[Scene image comparisons]
# # #

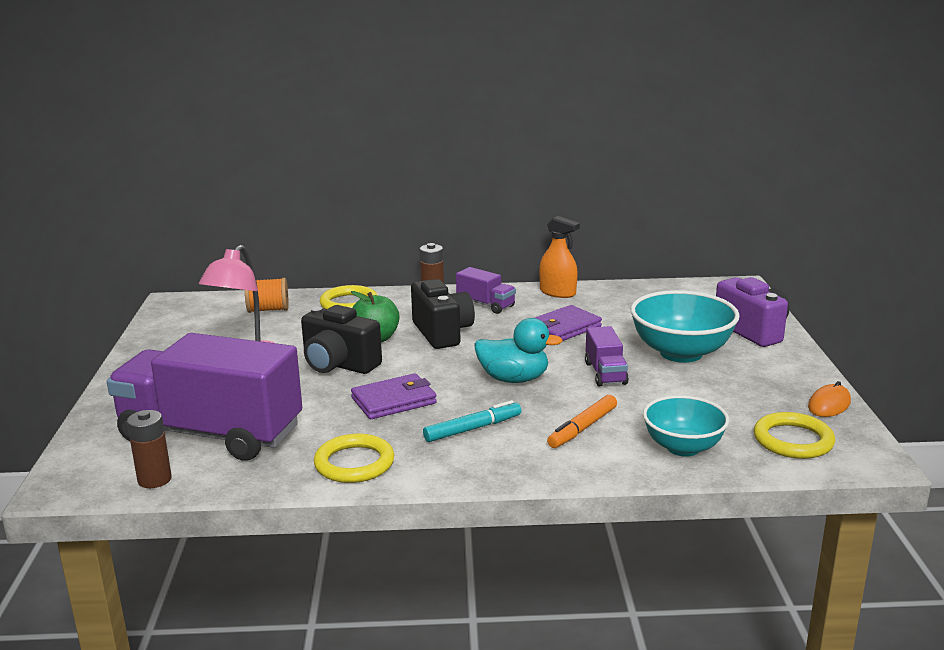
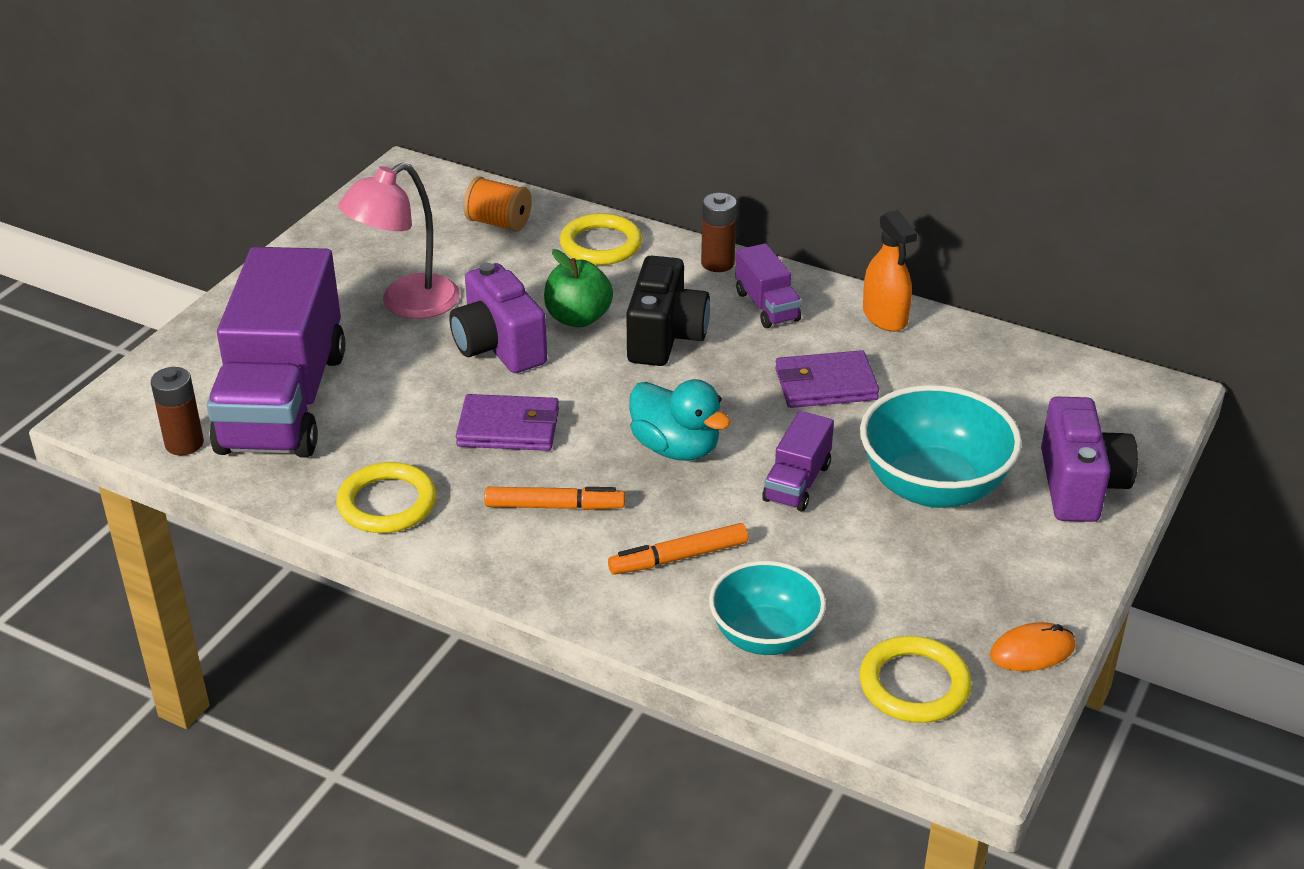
camera: 30 degrees right, 15 degrees up
(211, 434) = (283, 401): purple truck -> purple truck turned 135 degrees counterclockwise
(338, 365) = (498, 347): black camera -> purple camera
(473, 429) = (554, 506): turquoise marker -> orange marker

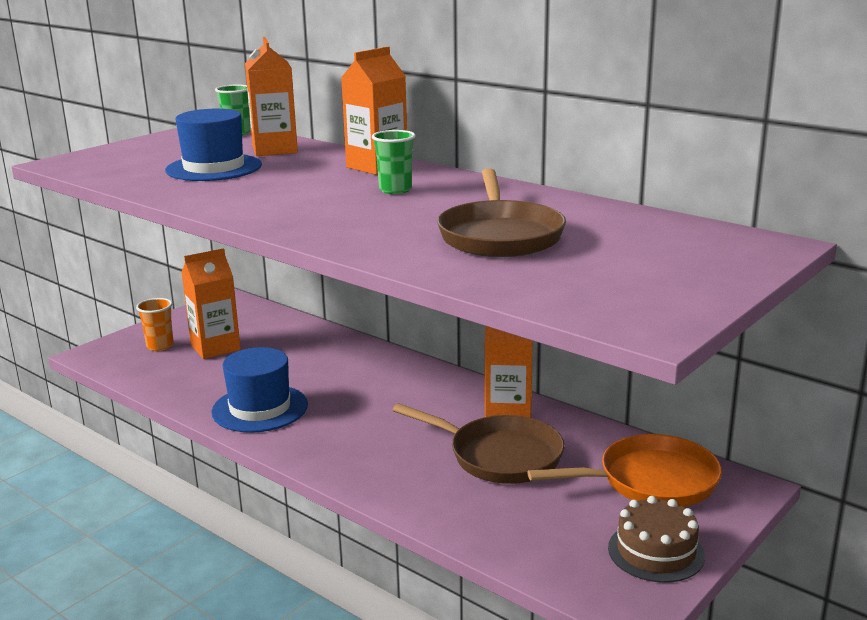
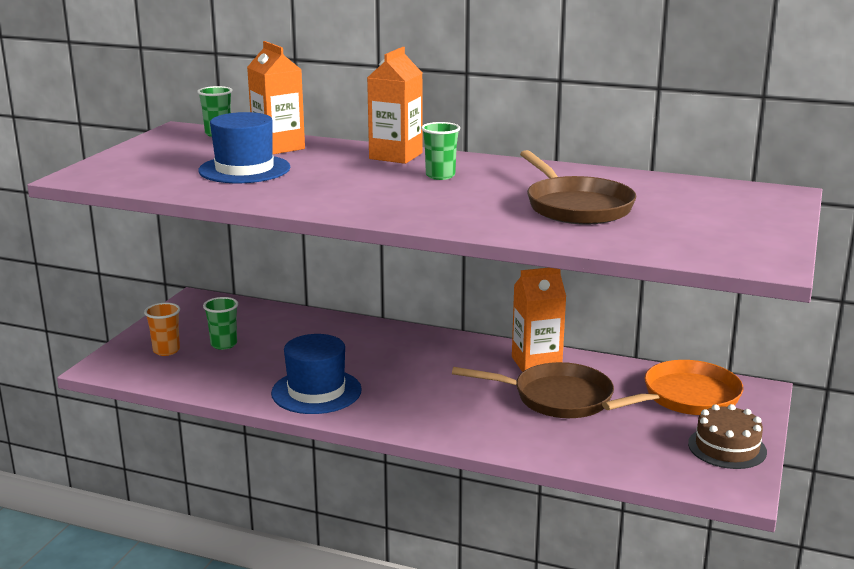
camera: 20 degrees left, 0 degrees up
(215, 347) = (224, 344): orange carton -> green cup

# # #

Please write out, exactly, every line from the line with "(211, 434) = (283, 401): purple" through the final line of the data above, leaving out pictures.

(211, 434) = (283, 401): purple truck -> purple truck turned 135 degrees counterclockwise
(338, 365) = (498, 347): black camera -> purple camera
(473, 429) = (554, 506): turquoise marker -> orange marker

camera: 20 degrees left, 0 degrees up
(215, 347) = (224, 344): orange carton -> green cup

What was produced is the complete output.